GIVEN EXERCISE >> Count the rows below that contain the word "scene" and reply with only that number.

INFORMATION GIVEN >>
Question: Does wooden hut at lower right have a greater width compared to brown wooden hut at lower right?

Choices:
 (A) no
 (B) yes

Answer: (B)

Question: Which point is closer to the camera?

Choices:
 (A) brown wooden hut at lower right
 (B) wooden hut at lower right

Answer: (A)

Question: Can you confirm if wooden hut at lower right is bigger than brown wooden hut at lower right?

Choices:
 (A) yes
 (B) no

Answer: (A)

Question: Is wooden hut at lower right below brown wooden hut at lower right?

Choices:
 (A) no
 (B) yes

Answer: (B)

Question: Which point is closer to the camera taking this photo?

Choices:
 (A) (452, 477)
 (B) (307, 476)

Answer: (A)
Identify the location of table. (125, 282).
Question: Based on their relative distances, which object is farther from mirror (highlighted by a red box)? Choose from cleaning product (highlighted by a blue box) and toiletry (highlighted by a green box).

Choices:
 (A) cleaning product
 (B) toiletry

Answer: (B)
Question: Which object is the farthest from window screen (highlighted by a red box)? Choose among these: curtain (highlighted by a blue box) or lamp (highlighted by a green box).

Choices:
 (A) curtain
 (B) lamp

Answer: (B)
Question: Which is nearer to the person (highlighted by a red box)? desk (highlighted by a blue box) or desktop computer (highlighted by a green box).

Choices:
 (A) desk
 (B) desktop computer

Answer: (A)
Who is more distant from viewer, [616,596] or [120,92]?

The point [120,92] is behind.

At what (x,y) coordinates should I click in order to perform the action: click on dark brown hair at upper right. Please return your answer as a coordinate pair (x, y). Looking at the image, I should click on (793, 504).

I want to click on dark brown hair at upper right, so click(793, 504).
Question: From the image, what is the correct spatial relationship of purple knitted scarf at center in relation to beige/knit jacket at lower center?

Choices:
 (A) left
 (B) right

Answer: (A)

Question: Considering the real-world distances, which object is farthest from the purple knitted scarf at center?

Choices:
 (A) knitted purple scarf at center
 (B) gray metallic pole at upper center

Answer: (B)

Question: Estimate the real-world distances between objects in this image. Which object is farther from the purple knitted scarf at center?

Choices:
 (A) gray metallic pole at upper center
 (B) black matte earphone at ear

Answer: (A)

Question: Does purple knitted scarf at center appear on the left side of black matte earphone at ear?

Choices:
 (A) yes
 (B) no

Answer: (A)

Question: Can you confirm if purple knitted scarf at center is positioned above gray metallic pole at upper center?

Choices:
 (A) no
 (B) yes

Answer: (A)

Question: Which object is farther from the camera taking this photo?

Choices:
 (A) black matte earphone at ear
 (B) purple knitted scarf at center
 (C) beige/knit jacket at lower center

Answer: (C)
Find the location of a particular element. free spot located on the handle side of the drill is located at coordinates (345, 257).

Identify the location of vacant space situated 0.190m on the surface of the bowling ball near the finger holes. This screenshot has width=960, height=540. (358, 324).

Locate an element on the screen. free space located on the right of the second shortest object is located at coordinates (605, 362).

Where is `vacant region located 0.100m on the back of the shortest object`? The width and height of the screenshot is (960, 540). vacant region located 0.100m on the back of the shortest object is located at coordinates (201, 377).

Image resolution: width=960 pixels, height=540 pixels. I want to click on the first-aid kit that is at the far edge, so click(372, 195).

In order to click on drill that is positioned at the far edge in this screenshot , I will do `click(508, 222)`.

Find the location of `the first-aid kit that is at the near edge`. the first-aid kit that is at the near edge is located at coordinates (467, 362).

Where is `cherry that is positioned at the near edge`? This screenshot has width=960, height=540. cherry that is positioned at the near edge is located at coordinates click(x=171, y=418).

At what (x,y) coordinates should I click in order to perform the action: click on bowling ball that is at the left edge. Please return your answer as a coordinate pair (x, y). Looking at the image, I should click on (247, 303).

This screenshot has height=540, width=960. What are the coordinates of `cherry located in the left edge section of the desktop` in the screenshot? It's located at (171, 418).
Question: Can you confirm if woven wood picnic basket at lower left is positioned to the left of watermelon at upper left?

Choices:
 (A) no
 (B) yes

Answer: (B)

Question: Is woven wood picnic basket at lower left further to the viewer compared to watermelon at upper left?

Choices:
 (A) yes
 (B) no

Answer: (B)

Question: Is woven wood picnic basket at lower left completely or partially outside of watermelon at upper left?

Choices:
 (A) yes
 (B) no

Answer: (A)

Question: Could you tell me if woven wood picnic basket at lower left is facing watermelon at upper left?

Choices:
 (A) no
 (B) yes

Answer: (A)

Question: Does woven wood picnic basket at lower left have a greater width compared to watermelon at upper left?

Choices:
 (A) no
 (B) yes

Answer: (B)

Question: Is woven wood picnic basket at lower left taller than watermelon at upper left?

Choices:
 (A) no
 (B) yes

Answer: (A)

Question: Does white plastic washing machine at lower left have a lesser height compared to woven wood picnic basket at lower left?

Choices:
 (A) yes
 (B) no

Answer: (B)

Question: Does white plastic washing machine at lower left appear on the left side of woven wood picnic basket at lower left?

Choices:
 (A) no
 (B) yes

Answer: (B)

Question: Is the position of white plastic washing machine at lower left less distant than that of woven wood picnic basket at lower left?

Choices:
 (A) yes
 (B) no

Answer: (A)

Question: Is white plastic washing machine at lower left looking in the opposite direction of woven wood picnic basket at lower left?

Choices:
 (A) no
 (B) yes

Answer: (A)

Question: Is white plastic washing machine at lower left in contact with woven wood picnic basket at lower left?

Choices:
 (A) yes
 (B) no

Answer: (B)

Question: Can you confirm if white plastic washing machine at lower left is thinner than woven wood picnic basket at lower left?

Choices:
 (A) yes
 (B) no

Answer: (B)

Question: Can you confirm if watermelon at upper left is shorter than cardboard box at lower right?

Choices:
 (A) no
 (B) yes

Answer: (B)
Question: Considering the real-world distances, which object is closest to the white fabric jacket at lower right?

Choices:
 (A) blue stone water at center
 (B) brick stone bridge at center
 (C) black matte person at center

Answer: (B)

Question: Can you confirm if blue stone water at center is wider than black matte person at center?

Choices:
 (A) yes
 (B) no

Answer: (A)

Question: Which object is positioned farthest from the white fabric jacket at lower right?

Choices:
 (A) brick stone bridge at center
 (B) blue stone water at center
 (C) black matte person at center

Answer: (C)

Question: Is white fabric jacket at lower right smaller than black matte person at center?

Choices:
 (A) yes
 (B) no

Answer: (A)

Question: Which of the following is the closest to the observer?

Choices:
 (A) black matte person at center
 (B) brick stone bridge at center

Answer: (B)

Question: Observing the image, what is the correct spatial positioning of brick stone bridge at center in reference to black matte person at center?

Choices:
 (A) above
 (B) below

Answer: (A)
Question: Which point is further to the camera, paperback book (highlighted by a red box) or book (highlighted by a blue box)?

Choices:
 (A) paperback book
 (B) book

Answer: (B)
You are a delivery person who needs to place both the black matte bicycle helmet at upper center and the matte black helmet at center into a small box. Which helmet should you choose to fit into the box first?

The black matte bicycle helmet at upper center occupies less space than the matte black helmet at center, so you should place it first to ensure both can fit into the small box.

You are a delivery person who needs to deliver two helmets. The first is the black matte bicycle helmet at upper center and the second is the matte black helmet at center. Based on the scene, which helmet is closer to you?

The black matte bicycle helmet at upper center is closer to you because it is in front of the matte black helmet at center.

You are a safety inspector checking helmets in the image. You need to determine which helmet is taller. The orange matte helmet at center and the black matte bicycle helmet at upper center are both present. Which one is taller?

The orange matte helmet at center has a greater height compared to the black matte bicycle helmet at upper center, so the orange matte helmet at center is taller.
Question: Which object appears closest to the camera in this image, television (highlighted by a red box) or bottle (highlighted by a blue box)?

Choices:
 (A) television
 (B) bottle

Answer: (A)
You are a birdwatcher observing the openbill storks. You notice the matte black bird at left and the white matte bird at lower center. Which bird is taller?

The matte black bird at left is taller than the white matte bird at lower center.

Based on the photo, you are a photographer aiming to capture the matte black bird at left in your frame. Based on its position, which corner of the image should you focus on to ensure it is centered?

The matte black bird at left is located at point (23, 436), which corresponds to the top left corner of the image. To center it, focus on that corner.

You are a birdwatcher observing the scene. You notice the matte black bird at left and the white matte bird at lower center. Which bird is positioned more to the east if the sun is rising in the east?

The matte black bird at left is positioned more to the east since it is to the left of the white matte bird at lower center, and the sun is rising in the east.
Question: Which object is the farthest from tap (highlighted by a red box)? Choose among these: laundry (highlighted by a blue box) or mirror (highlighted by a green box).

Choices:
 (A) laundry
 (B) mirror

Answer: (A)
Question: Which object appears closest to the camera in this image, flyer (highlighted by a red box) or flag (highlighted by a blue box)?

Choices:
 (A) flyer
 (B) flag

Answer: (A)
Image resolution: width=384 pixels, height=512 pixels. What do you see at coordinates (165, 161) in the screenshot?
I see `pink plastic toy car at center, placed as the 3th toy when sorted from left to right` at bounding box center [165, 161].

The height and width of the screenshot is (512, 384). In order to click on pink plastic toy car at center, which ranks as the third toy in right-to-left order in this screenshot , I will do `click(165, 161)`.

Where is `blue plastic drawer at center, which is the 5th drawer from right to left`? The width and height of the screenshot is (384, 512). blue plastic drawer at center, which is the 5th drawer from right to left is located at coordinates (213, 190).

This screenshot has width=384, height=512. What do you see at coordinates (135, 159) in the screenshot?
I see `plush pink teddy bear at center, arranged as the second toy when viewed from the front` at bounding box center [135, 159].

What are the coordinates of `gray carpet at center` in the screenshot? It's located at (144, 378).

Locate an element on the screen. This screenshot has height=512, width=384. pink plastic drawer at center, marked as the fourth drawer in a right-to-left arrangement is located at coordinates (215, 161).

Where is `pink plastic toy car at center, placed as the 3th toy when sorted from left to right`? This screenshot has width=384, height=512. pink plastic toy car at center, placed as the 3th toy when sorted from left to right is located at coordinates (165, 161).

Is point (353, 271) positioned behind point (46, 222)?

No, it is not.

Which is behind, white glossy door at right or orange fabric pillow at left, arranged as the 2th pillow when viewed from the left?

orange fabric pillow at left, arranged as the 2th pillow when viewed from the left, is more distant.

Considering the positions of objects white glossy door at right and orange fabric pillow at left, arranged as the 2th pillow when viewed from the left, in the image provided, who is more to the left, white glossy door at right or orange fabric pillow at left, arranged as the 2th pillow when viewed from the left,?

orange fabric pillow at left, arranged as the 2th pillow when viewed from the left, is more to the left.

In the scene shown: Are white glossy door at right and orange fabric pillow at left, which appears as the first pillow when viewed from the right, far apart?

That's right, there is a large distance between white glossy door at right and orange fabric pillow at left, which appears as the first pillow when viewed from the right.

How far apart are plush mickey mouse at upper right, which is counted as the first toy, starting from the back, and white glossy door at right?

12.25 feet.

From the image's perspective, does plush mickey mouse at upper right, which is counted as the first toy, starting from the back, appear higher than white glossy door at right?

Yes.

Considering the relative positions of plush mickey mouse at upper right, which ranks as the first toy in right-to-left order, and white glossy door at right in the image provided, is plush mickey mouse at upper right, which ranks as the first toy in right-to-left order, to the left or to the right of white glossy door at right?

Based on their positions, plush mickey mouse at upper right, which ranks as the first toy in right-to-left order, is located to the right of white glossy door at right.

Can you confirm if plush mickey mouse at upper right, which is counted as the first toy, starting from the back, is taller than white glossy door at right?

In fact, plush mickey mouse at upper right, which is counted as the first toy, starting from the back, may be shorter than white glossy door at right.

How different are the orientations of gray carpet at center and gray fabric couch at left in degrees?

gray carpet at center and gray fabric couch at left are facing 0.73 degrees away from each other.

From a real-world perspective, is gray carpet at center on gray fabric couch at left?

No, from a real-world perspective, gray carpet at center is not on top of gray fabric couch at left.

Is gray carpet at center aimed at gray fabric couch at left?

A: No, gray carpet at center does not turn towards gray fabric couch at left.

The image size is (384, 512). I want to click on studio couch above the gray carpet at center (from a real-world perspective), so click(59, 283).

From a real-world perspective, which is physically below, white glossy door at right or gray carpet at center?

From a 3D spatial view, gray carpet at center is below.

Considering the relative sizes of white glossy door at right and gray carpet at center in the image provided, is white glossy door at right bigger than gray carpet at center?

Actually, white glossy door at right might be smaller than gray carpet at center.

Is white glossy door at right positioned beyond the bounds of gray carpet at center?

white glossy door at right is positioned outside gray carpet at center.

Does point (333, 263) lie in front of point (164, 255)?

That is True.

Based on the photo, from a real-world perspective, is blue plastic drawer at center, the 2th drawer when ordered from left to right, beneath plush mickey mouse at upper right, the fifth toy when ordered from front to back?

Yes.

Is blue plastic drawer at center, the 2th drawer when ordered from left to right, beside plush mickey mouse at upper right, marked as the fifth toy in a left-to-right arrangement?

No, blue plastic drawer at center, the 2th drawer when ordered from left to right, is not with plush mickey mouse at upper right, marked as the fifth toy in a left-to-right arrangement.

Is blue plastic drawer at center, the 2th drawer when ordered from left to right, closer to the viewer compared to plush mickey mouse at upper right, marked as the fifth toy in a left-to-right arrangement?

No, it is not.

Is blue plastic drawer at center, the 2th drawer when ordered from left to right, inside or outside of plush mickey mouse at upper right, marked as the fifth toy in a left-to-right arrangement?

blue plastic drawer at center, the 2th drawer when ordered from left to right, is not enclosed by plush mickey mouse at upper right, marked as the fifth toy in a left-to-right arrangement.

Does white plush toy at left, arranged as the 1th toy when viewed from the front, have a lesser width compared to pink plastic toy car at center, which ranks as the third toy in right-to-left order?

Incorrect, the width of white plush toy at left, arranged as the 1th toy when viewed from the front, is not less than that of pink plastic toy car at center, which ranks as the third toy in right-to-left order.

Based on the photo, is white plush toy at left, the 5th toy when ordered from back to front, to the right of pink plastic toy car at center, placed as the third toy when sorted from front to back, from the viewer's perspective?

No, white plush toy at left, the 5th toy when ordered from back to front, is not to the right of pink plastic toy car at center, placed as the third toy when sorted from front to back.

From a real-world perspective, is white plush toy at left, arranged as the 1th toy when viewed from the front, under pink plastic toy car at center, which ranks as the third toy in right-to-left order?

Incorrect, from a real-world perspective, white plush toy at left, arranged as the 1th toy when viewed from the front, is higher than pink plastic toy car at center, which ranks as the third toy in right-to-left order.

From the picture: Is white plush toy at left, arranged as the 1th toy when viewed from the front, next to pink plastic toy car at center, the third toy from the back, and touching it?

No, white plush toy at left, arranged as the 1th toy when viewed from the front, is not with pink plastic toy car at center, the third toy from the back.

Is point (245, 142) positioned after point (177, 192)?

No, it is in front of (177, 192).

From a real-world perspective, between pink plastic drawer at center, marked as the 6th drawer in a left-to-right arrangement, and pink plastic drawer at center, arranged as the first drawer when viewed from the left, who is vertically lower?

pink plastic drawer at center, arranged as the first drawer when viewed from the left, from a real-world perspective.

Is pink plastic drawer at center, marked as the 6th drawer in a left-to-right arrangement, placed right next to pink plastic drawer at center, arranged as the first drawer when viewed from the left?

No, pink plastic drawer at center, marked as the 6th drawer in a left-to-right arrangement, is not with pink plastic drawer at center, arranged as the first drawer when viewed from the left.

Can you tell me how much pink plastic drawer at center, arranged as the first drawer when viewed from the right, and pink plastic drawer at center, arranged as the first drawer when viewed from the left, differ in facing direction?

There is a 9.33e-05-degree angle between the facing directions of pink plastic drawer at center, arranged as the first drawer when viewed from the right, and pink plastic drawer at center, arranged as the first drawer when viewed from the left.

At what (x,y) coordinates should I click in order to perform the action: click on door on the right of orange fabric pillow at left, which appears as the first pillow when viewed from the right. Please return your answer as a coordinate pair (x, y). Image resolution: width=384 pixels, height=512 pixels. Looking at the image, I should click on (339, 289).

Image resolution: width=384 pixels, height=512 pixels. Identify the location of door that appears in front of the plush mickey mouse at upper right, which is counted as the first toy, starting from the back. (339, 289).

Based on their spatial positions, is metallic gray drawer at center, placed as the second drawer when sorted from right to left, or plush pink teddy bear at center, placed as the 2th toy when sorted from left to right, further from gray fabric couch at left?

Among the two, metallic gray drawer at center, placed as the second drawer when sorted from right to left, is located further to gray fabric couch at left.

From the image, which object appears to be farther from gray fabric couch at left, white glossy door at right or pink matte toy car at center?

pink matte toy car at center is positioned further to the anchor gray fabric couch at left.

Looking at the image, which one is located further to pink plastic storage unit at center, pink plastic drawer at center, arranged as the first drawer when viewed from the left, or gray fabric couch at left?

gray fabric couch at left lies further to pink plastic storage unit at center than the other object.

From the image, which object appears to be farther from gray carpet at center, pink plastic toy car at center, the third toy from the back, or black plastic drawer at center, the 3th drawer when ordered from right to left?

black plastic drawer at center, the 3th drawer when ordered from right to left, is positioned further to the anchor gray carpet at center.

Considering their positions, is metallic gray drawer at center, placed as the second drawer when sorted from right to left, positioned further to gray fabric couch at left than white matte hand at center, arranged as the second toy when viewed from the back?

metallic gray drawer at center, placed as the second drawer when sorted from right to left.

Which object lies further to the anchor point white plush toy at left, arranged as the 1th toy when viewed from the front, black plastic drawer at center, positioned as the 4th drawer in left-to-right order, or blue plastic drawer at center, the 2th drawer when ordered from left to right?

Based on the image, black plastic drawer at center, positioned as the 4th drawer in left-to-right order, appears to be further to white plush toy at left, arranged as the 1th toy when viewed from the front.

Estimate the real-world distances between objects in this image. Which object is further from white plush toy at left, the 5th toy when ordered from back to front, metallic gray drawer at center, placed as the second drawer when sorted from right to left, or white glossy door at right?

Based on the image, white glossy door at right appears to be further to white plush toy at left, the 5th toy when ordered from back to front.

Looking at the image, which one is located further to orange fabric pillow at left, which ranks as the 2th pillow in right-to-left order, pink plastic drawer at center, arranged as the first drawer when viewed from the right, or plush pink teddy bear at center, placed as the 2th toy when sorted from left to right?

EXERCISE SOLUTION >> 3